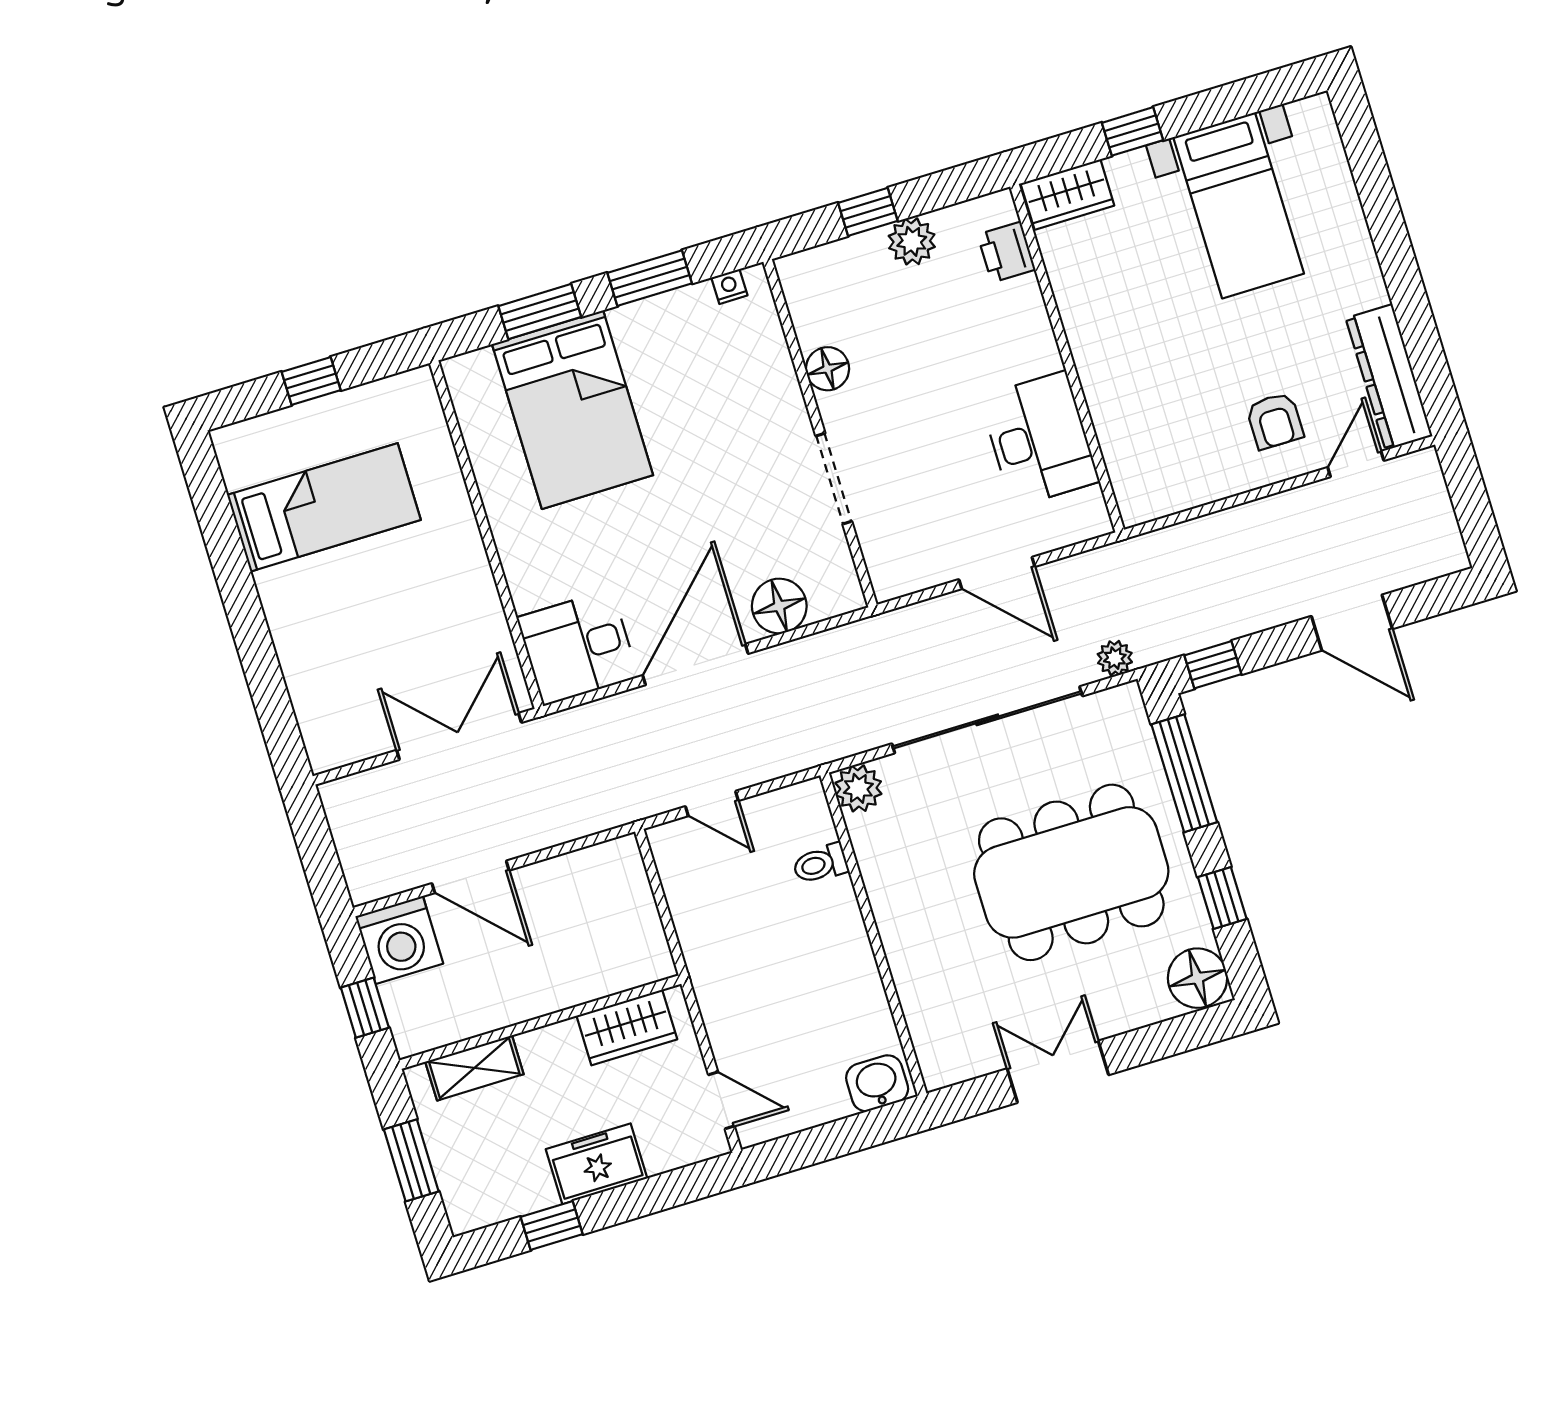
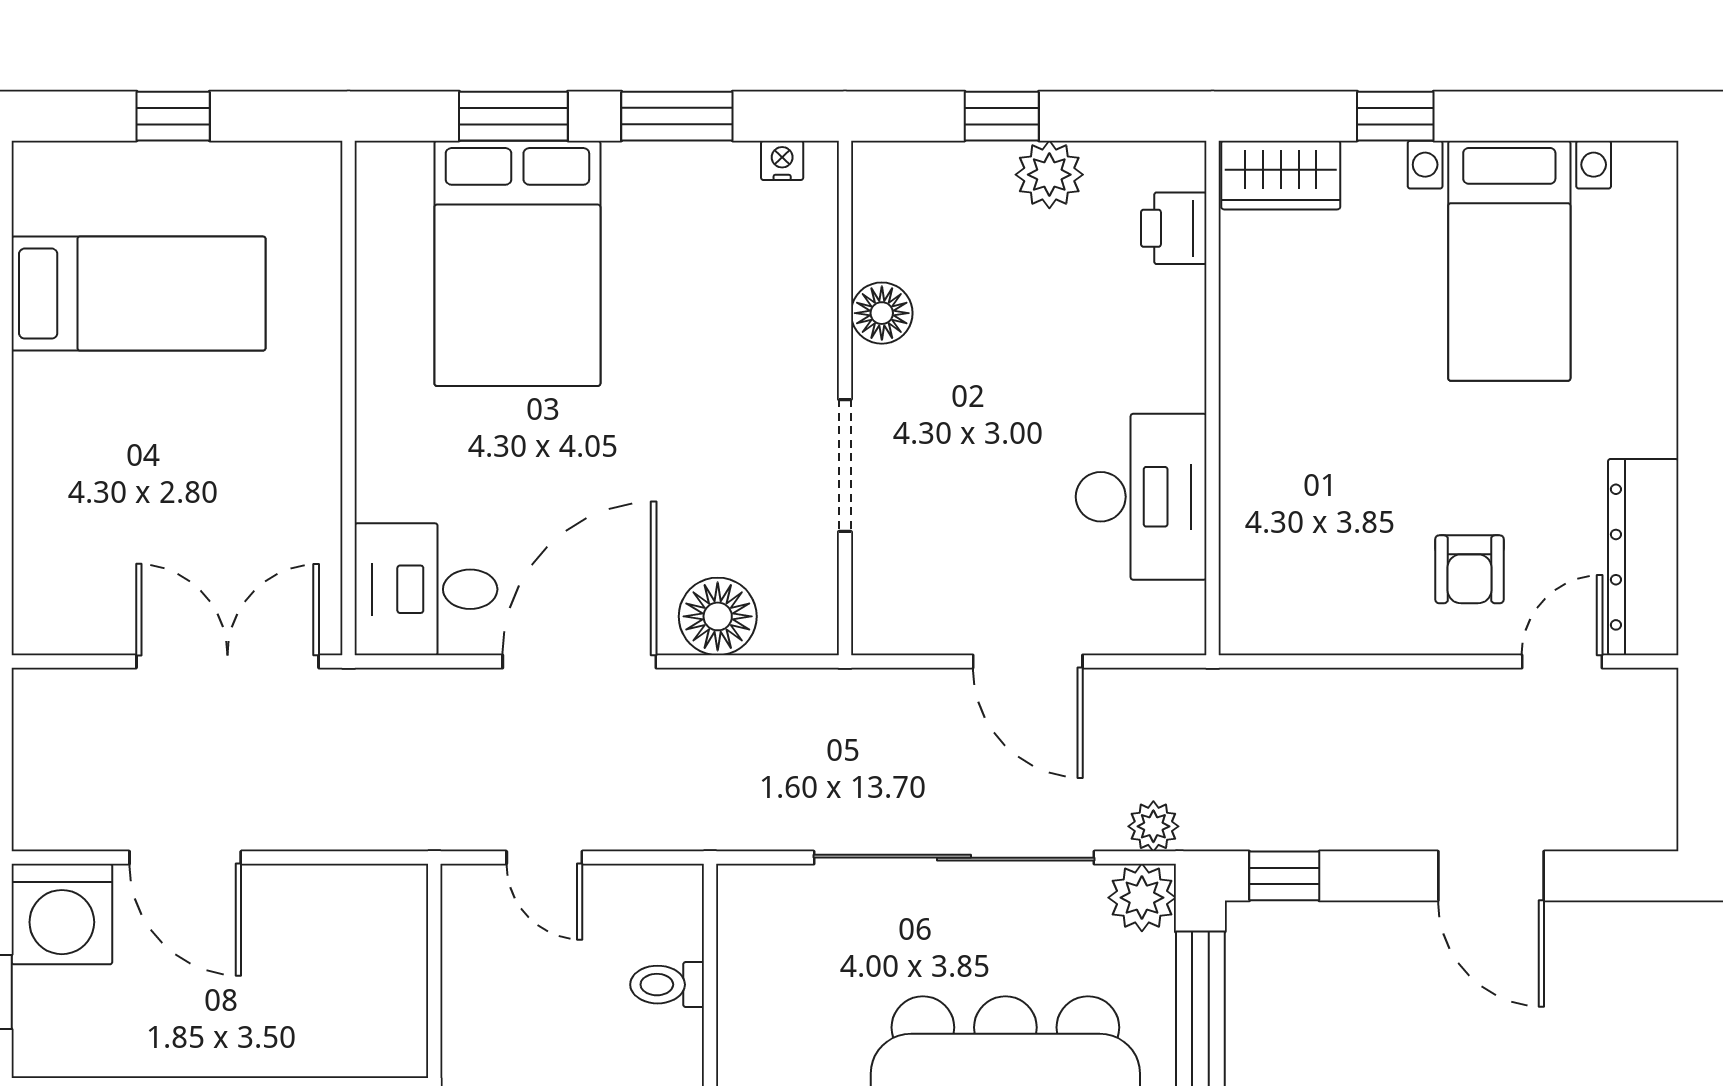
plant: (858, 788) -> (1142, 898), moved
==*==
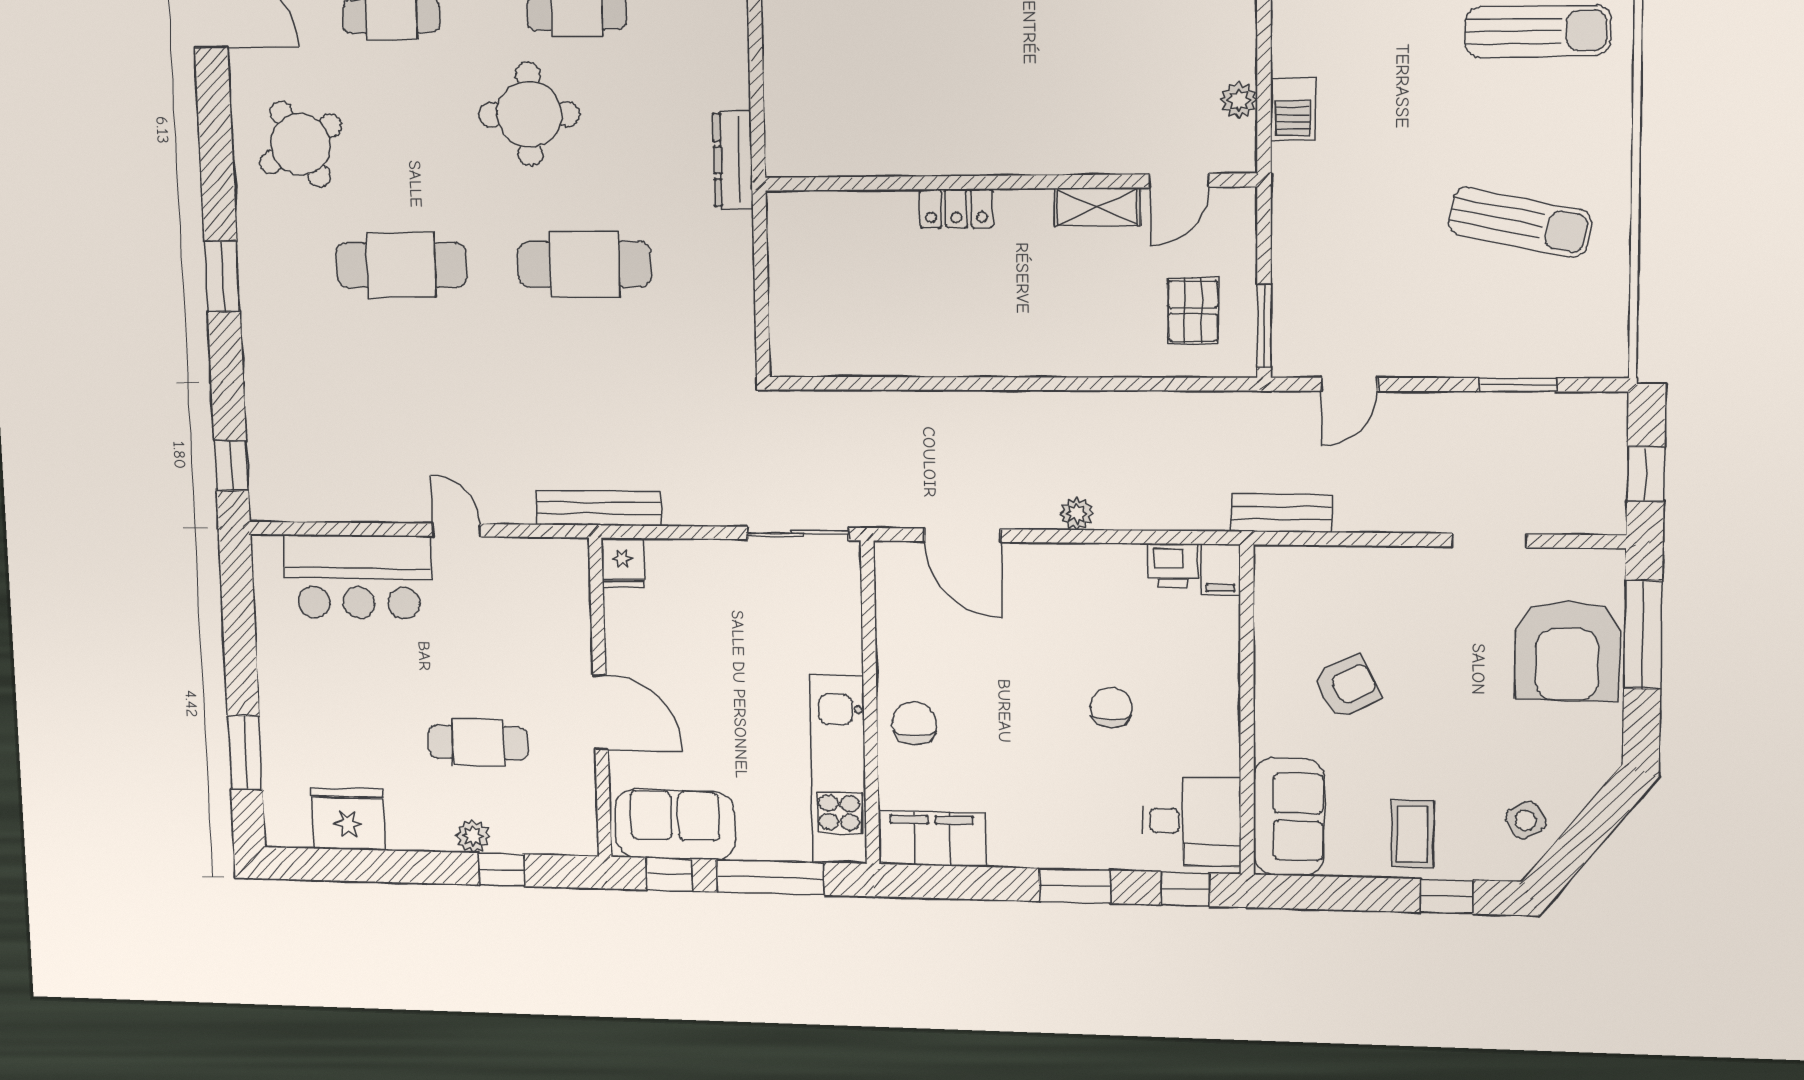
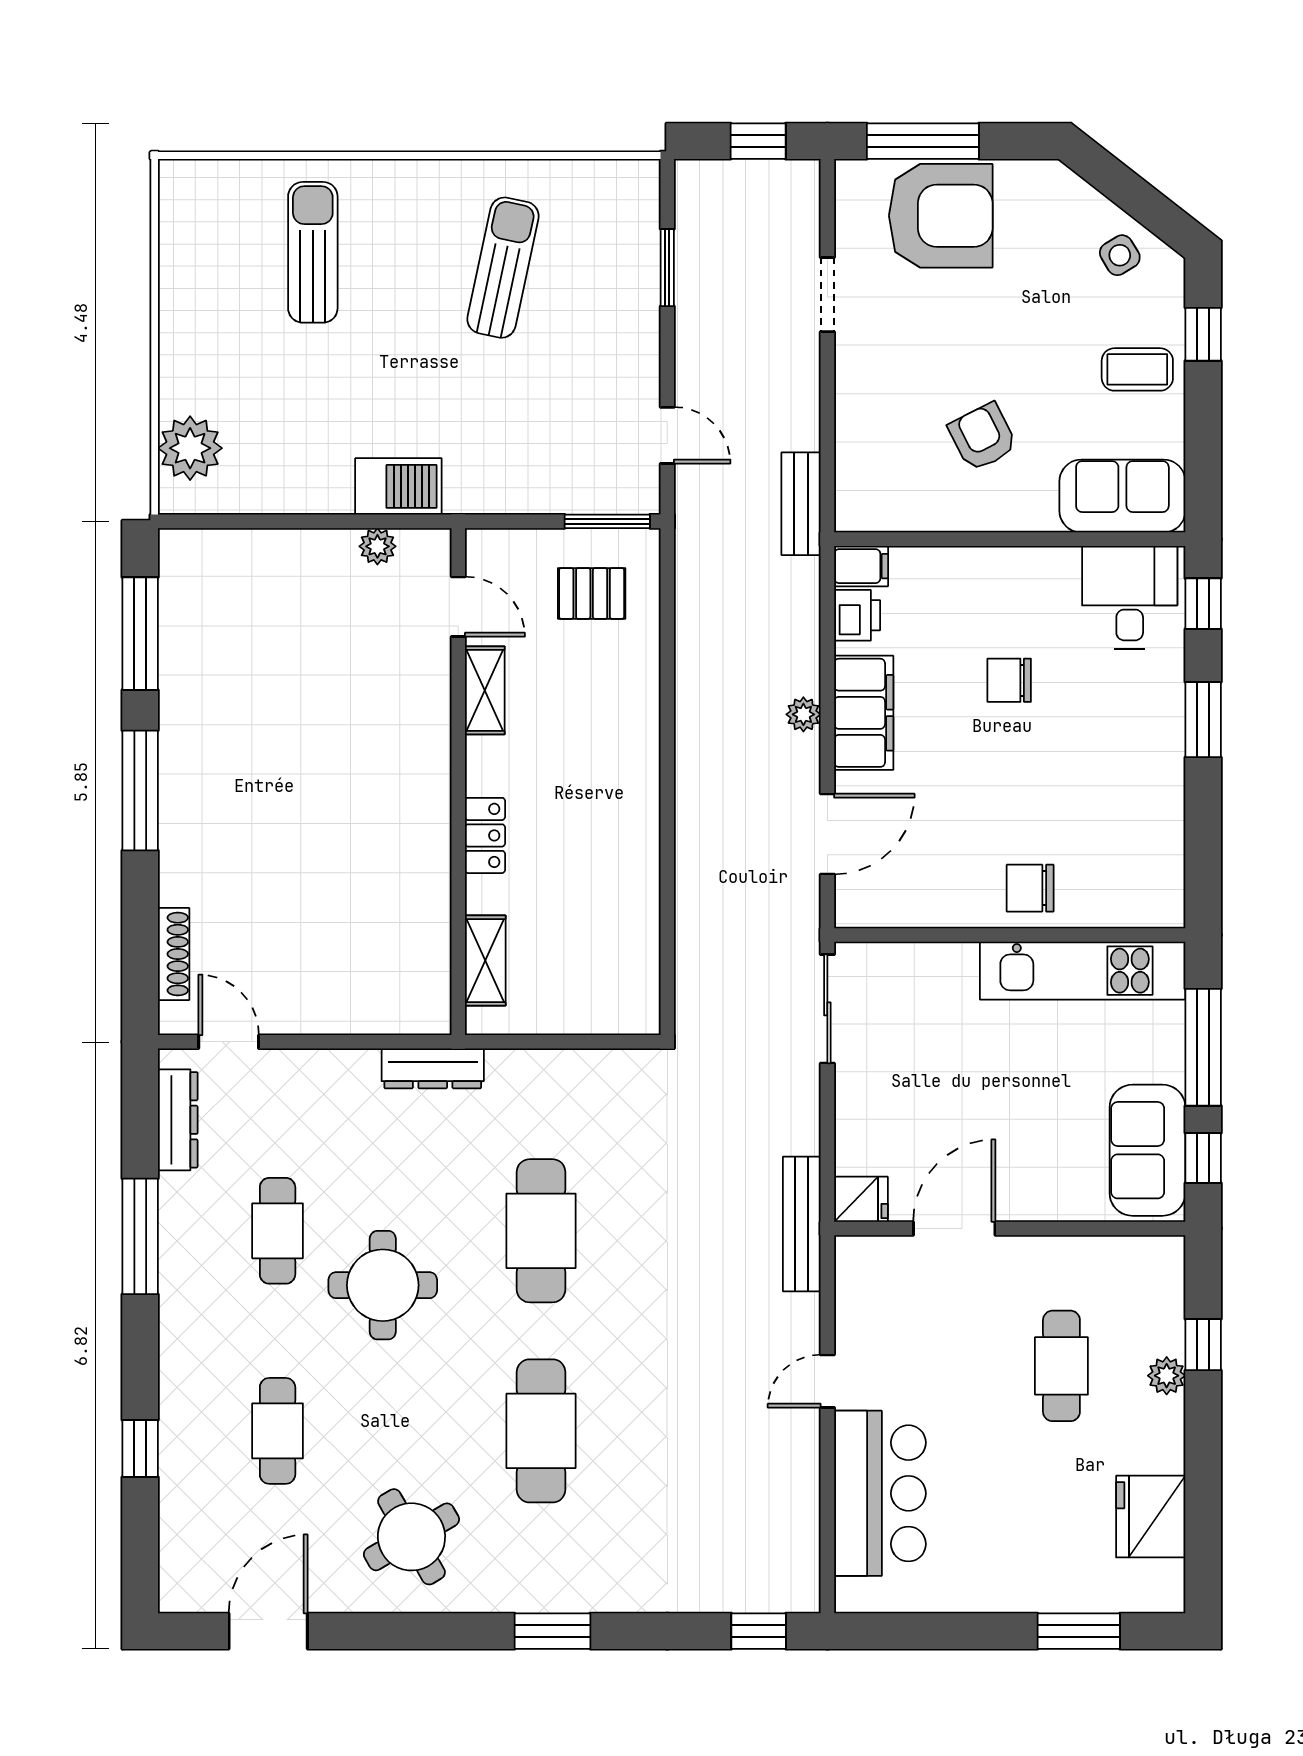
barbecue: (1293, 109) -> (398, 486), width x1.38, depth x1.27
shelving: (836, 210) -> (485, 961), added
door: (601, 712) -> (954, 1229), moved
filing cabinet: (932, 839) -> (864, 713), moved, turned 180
==*==
> [TASK DIRECTIONS] When you reach the line in the material above that holds "door: (601, 712) -> (954, 1229), moved", begin reproducing lines exactly, and stop after the line that holds "filing cabinet: (932, 839)".

> [REPLY TO THE TASK]
door: (601, 712) -> (954, 1229), moved
filing cabinet: (932, 839) -> (864, 713), moved, turned 180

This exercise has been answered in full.